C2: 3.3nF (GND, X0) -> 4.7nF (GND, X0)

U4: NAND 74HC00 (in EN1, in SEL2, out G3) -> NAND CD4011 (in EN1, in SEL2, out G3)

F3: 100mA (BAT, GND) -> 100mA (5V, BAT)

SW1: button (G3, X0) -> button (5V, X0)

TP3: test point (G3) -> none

========================

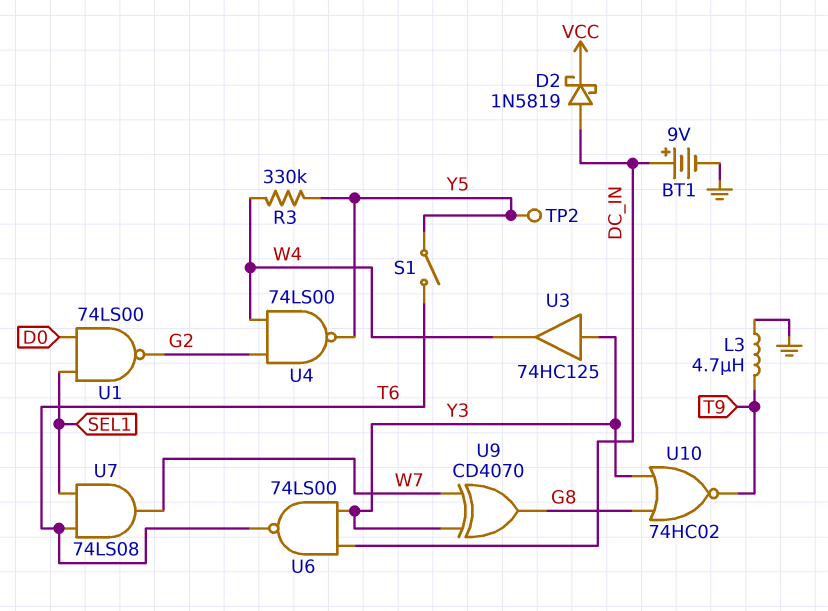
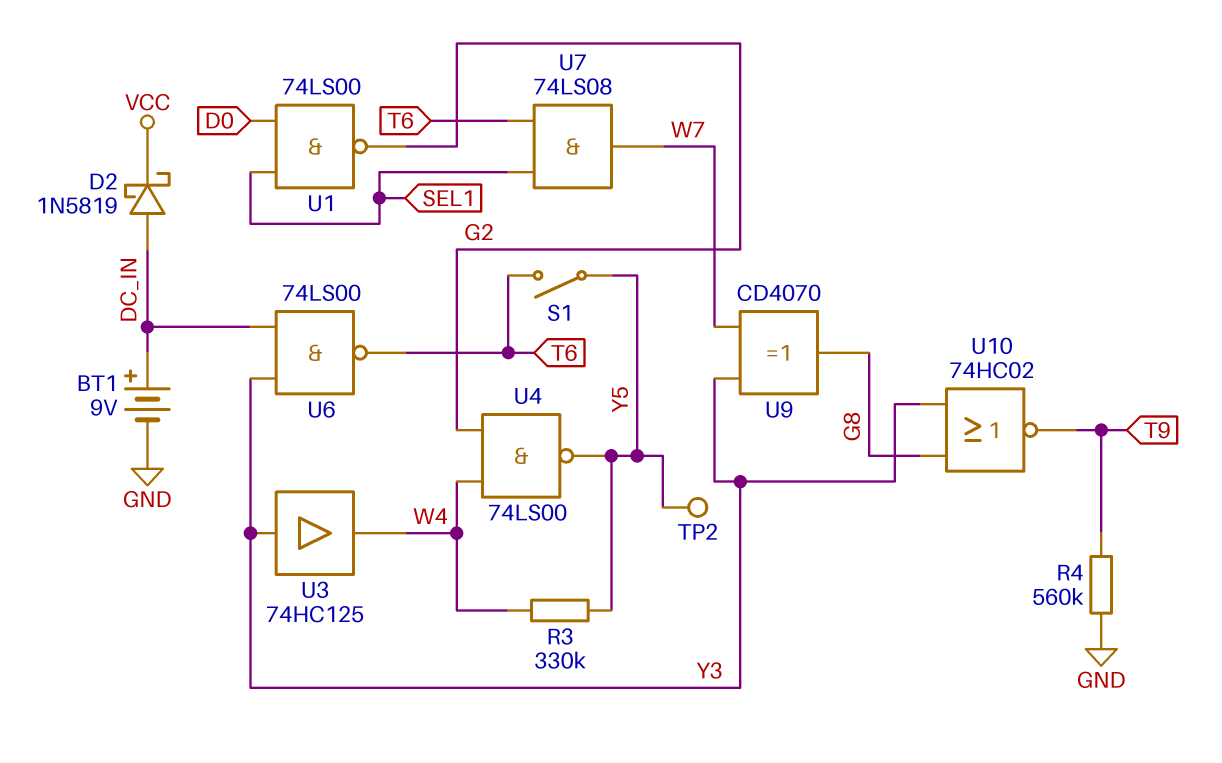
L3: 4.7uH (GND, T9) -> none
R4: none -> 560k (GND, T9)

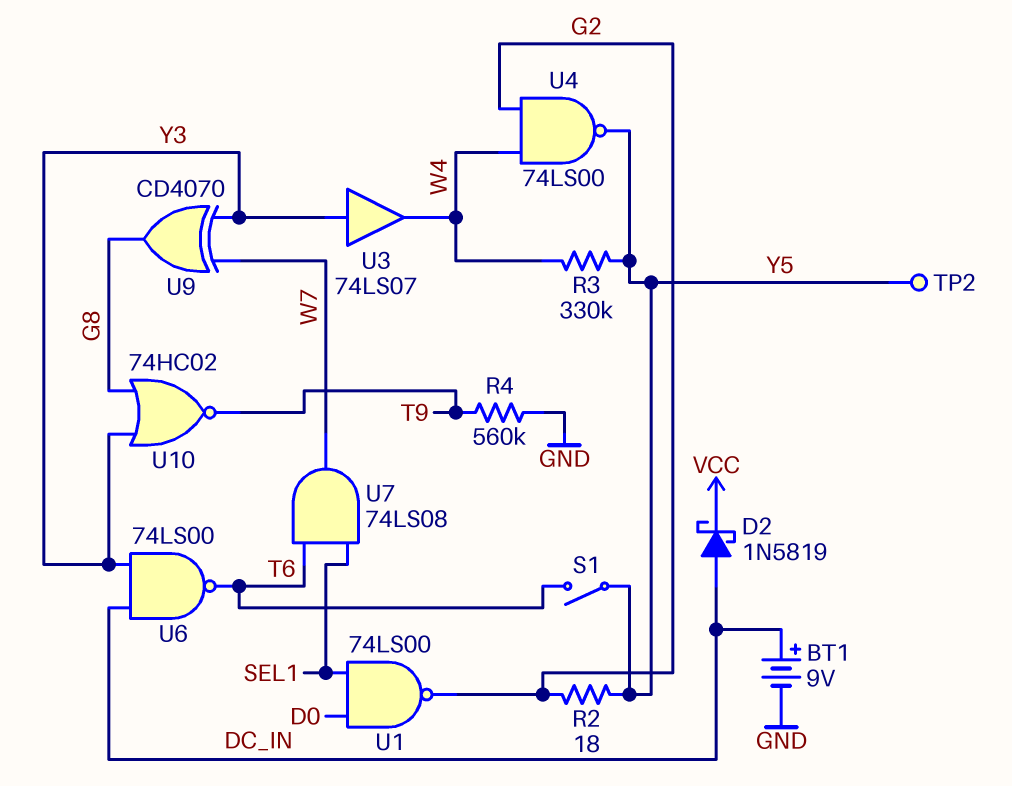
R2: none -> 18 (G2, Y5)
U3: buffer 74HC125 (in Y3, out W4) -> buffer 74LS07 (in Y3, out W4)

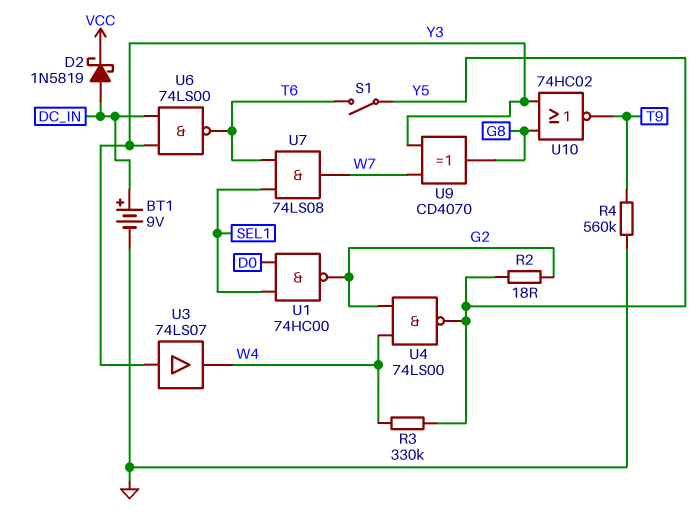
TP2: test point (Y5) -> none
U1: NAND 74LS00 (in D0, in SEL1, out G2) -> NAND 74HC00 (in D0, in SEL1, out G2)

========================

_ABOUT THIS EXERCISE_:
In the data above, start at the line holding "R2: none -> 18 (G2, Y5)" and stop after the line holding "U1: NAND 74LS00"; write out those lines exactly, without pictures.

_TASK RESPONSE_:
R2: none -> 18 (G2, Y5)
U3: buffer 74HC125 (in Y3, out W4) -> buffer 74LS07 (in Y3, out W4)

TP2: test point (Y5) -> none
U1: NAND 74LS00 (in D0, in SEL1, out G2) -> NAND 74HC00 (in D0, in SEL1, out G2)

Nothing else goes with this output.